# Problem requirements:
Exactly reproduce all the records, keeping pictures out of the copy.

# Records from a collection:

--------------------------------

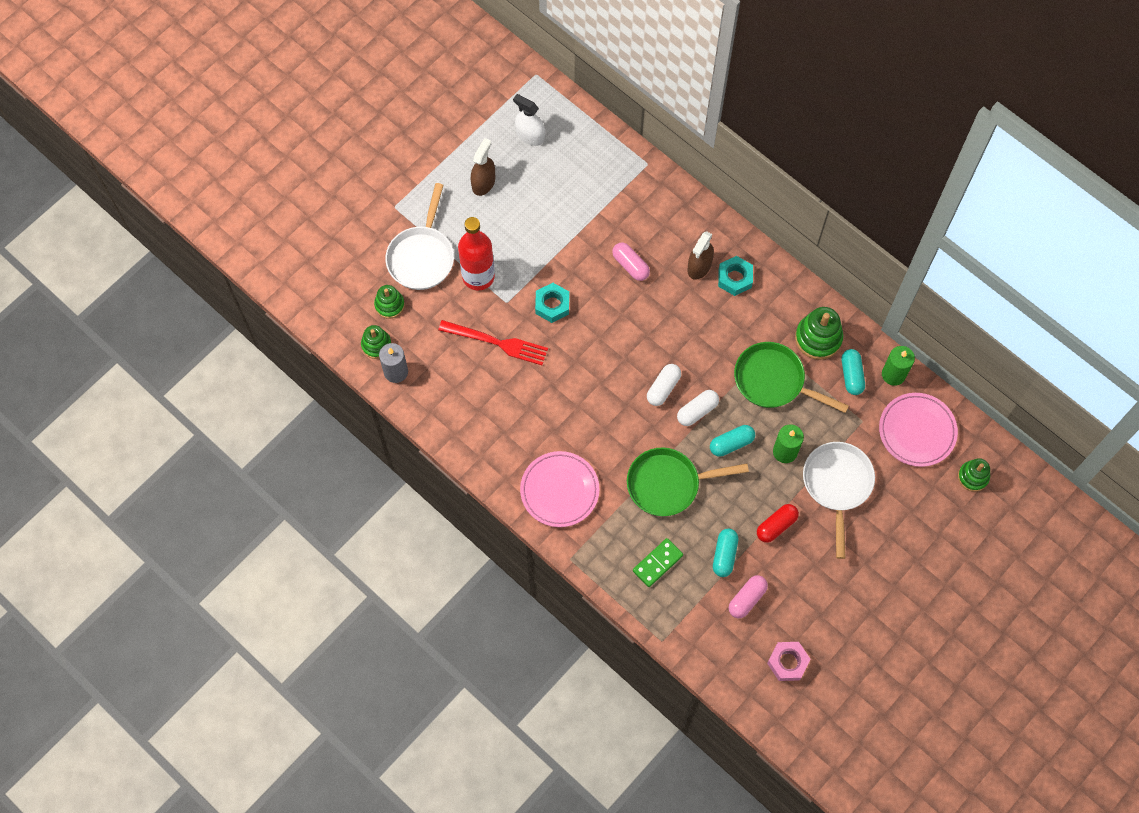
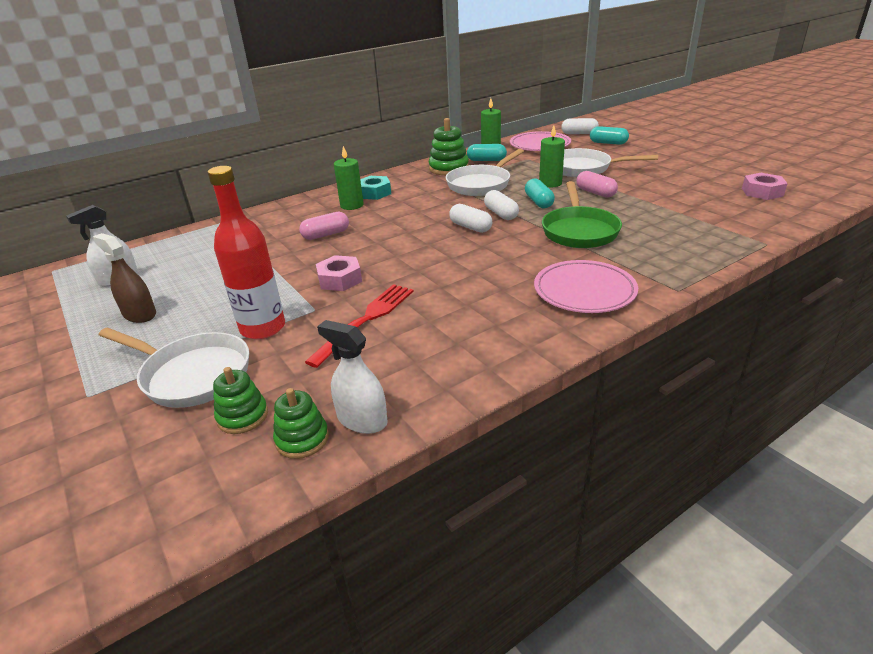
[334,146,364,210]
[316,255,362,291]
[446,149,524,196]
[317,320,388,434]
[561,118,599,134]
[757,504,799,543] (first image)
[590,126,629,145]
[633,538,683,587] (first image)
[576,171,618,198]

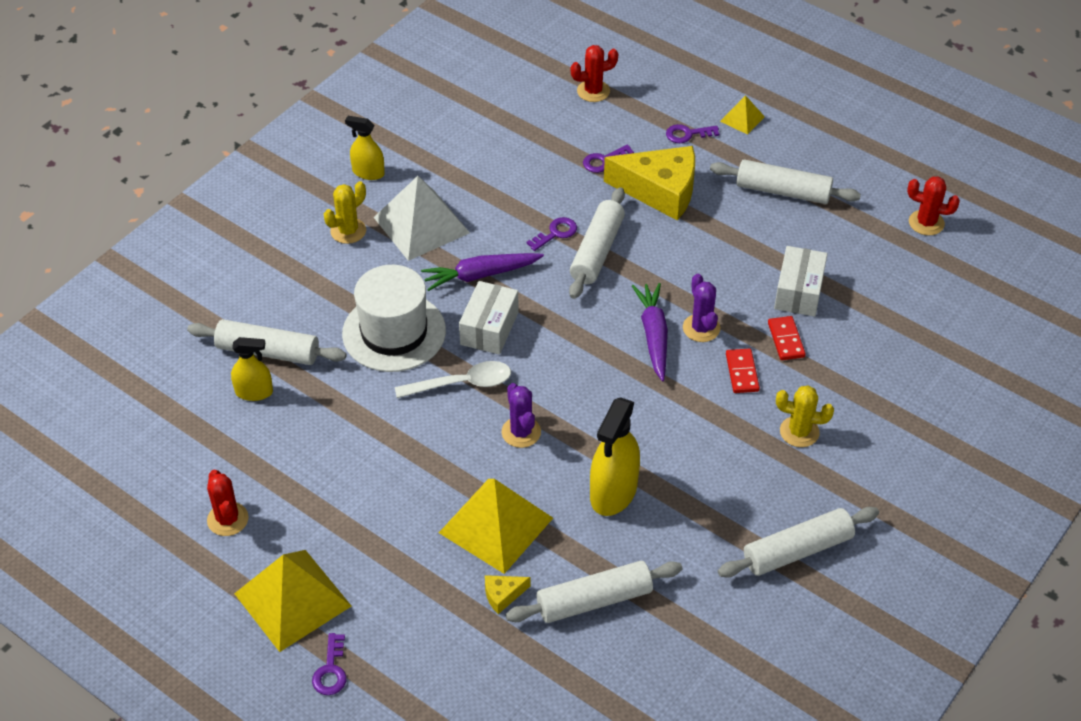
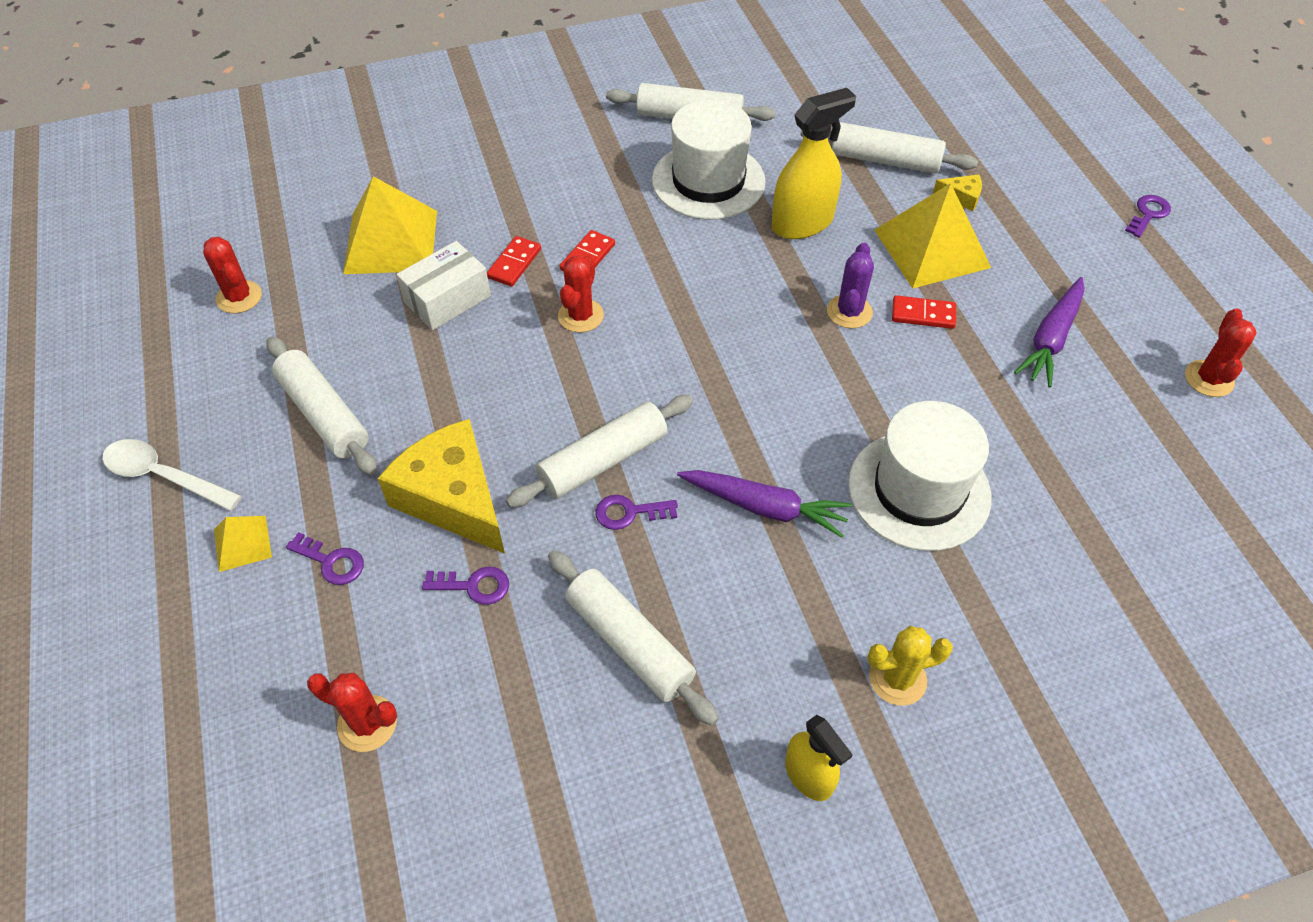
[374,176,470,261] (first image)
[558,255,604,333]
[459,281,519,355] (first image)
[1014,277,1084,387]
[548,550,719,726]
[231,337,273,401] (first image)
[102,439,242,511]
[776,385,834,447] (first image)
[343,176,437,274]
[652,99,766,220]
[892,295,956,329]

--------------------------------

# Output of the task:
[334,146,364,210]
[316,255,362,291]
[446,149,524,196]
[317,320,388,434]
[561,118,599,134]
[757,504,799,543] (first image)
[590,126,629,145]
[633,538,683,587] (first image)
[576,171,618,198]

[374,176,470,261] (first image)
[558,255,604,333]
[459,281,519,355] (first image)
[1014,277,1084,387]
[548,550,719,726]
[231,337,273,401] (first image)
[102,439,242,511]
[776,385,834,447] (first image)
[343,176,437,274]
[652,99,766,220]
[892,295,956,329]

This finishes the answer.